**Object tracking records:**
---
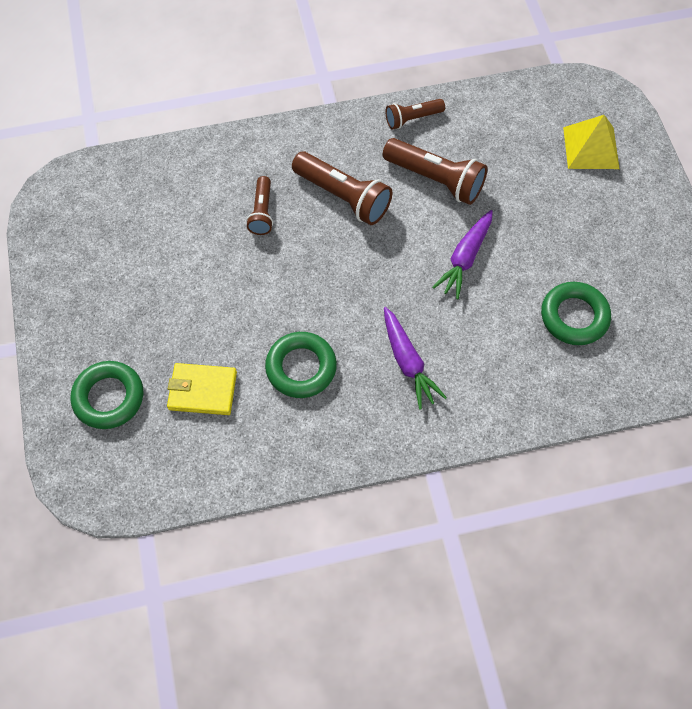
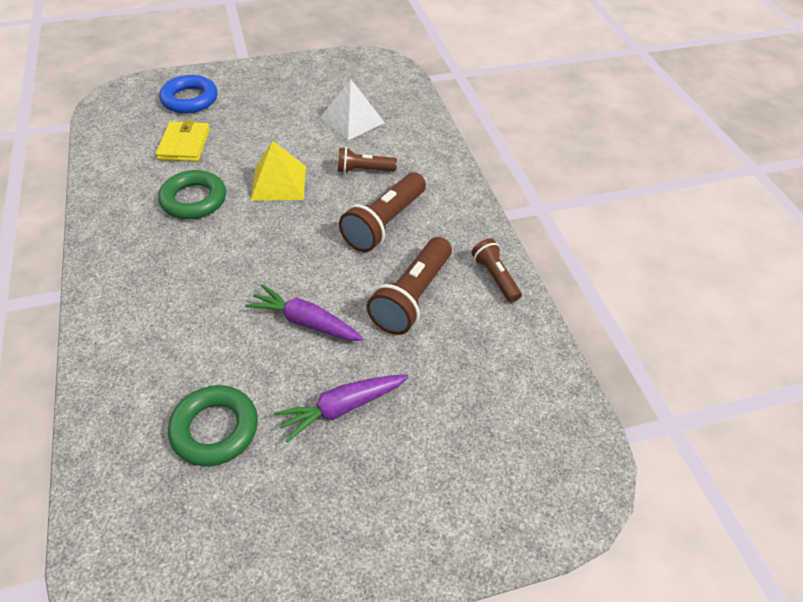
camera: 85 degrees right, 15 degrees down
(109, 397) = (190, 99): green ring -> blue ring
(173, 222) = (352, 120): none -> white pyramid
(407, 362) = (184, 273): purple carrot -> purple carrot (342, 408)
(590, 147) = (481, 466): yellow pyramid -> yellow pyramid (279, 182)

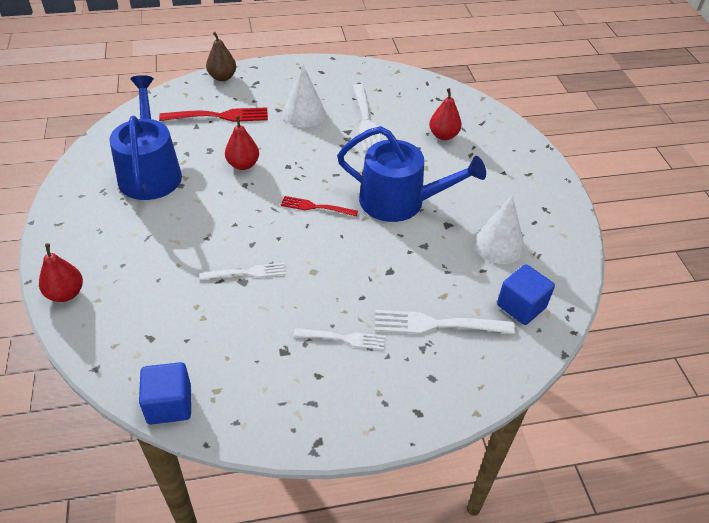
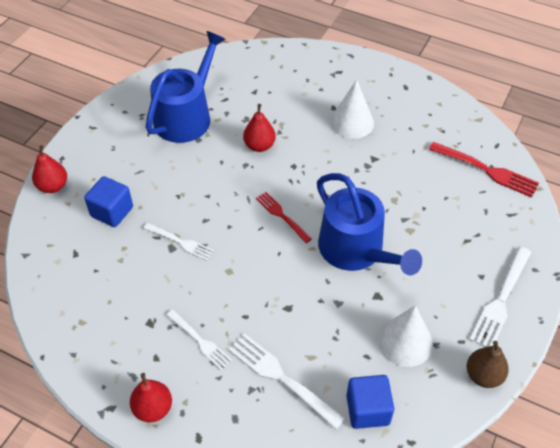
camera: 40 degrees right, 5 degrees up
(169, 404) = (45, 312): blue cube -> blue cube (112, 212)
(219, 116) = (280, 91): red fork -> red fork (486, 170)
(222, 77) = (315, 54): brown pear -> brown pear (483, 375)
(366, 120) = (400, 156): white fork -> white fork (501, 300)
(443, 135) = (459, 208): red pear -> red pear (153, 408)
---
**Exercise prompt:** Transcribe every line of the records exactly. Pictures do not belong in the copy.

**Written solution:**
camera: 85 degrees right, 15 degrees down
(109, 397) = (190, 99): green ring -> blue ring
(173, 222) = (352, 120): none -> white pyramid
(407, 362) = (184, 273): purple carrot -> purple carrot (342, 408)
(590, 147) = (481, 466): yellow pyramid -> yellow pyramid (279, 182)

camera: 40 degrees right, 5 degrees up
(169, 404) = (45, 312): blue cube -> blue cube (112, 212)
(219, 116) = (280, 91): red fork -> red fork (486, 170)
(222, 77) = (315, 54): brown pear -> brown pear (483, 375)
(366, 120) = (400, 156): white fork -> white fork (501, 300)
(443, 135) = (459, 208): red pear -> red pear (153, 408)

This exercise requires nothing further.